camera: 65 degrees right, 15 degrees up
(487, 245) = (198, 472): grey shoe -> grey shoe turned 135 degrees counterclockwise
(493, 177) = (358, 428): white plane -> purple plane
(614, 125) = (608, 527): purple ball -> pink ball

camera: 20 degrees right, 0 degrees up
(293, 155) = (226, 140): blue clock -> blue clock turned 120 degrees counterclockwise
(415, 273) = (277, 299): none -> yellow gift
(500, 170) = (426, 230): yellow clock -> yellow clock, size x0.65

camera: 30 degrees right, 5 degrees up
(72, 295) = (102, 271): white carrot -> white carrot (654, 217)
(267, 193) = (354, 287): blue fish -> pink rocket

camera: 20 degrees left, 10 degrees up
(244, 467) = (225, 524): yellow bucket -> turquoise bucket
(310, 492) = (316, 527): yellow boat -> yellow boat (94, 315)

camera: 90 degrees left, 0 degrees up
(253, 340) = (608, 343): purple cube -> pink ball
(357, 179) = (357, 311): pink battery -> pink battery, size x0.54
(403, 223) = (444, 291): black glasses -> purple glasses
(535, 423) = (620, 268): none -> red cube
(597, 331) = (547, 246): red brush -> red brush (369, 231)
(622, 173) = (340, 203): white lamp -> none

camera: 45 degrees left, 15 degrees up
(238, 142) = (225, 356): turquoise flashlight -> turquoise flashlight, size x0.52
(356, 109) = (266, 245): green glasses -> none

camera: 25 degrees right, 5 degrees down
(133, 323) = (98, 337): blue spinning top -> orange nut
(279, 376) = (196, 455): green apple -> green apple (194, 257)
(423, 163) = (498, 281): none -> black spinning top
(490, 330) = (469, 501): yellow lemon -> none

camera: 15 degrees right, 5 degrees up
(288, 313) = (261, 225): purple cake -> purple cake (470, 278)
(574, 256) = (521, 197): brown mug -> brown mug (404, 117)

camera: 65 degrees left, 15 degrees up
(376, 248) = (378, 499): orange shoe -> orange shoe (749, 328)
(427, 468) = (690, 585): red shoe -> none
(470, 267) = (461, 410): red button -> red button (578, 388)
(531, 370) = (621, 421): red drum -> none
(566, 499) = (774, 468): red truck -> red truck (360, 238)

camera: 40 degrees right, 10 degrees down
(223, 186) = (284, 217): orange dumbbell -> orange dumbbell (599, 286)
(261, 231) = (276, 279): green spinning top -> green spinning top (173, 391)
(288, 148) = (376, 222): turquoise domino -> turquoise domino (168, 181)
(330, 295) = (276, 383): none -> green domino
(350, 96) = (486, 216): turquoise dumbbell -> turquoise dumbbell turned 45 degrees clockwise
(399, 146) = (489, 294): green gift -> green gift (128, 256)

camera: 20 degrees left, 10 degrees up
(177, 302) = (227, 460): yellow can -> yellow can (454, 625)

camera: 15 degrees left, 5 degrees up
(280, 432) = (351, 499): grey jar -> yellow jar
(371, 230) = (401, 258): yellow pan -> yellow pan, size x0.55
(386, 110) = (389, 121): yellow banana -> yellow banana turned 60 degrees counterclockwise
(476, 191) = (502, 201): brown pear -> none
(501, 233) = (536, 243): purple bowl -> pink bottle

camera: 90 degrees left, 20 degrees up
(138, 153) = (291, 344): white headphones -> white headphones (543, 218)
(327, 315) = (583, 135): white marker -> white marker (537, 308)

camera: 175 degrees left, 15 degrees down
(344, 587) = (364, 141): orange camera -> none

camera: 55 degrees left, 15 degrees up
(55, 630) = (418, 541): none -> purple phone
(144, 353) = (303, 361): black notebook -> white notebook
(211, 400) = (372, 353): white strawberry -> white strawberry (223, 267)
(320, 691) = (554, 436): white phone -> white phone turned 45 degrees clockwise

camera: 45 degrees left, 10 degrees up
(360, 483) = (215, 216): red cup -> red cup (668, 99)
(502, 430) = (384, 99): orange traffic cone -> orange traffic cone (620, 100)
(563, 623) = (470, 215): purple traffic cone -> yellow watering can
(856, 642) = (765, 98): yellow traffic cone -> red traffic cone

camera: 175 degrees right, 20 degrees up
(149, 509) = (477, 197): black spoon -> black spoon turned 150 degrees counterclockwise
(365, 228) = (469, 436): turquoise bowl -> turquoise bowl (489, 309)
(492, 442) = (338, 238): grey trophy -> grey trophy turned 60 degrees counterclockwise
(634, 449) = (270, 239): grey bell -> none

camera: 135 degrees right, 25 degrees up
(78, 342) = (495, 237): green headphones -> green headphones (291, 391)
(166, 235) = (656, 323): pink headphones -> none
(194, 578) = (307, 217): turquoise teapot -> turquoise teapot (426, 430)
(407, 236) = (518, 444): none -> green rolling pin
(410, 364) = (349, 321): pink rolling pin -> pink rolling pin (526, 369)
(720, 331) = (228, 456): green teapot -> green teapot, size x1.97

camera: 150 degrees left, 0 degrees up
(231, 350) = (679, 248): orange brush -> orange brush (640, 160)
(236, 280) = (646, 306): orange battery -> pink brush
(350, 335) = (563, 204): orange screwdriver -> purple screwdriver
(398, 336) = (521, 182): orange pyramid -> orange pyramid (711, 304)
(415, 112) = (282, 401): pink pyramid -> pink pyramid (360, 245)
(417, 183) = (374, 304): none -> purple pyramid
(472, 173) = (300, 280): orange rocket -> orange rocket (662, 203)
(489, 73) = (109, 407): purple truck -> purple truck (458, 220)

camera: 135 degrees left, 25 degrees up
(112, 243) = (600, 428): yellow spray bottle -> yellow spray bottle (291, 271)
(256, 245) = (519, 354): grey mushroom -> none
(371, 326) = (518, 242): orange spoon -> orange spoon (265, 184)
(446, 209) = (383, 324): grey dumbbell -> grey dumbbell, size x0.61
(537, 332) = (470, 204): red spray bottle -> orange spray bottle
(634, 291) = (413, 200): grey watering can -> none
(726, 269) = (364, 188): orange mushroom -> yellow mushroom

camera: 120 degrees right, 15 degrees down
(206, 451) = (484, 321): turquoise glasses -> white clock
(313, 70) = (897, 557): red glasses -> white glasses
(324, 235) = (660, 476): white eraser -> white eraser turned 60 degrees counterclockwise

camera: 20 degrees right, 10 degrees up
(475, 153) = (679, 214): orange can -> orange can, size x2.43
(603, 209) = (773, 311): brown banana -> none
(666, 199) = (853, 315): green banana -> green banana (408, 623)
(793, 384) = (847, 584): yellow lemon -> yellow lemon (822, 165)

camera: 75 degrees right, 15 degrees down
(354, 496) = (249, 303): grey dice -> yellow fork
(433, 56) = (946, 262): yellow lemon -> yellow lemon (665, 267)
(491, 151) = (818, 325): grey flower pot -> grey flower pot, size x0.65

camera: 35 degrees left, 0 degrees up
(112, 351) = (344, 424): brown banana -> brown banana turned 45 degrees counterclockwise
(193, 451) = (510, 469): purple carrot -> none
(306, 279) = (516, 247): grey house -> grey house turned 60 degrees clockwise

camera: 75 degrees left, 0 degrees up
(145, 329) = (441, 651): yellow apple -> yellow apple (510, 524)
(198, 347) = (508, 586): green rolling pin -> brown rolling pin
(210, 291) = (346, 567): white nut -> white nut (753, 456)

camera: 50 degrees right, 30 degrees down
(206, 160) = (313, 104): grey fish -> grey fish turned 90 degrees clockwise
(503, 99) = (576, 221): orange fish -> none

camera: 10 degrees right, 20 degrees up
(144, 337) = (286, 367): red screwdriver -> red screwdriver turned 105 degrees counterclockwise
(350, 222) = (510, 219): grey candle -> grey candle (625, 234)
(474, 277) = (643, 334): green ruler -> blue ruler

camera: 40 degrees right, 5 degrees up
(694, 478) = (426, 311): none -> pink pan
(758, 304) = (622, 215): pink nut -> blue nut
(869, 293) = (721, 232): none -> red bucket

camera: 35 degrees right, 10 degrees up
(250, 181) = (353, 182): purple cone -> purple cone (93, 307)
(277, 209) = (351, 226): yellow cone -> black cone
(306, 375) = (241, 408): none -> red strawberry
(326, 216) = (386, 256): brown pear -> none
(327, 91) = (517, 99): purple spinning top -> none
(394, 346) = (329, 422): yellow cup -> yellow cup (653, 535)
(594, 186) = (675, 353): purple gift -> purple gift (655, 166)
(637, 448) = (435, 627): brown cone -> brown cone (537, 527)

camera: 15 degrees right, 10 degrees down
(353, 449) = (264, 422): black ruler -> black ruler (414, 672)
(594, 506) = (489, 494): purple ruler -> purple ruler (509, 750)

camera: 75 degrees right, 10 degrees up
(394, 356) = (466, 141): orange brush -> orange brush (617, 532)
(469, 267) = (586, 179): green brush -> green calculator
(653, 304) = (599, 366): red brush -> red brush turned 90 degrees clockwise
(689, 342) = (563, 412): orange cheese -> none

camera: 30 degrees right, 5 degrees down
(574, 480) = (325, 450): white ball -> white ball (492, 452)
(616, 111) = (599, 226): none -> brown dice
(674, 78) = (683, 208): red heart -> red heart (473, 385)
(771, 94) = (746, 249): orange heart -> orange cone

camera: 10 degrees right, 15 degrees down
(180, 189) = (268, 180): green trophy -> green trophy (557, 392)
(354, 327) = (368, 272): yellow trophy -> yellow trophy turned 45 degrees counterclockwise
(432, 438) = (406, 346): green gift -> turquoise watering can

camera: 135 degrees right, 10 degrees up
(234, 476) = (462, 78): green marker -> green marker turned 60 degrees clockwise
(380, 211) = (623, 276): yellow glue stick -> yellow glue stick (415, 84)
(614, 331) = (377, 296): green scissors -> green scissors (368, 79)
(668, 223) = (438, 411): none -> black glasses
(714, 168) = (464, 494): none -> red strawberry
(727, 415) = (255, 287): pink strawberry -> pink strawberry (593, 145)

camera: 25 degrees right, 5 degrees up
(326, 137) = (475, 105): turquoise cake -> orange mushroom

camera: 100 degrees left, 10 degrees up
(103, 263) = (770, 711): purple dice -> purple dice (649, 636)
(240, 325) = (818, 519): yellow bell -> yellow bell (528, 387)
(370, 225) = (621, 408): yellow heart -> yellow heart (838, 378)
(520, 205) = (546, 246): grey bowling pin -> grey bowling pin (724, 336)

- - - -

Working from the material above, restate word for word the lines between the line with "(236, 280) = (646, 306): orange" and the line with "camera: 135 degrees left, 25 degrees up", both included, and only those.

§ YOUR RESPONSE
(236, 280) = (646, 306): orange battery -> pink brush
(350, 335) = (563, 204): orange screwdriver -> purple screwdriver
(398, 336) = (521, 182): orange pyramid -> orange pyramid (711, 304)
(415, 112) = (282, 401): pink pyramid -> pink pyramid (360, 245)
(417, 183) = (374, 304): none -> purple pyramid
(472, 173) = (300, 280): orange rocket -> orange rocket (662, 203)
(489, 73) = (109, 407): purple truck -> purple truck (458, 220)

camera: 135 degrees left, 25 degrees up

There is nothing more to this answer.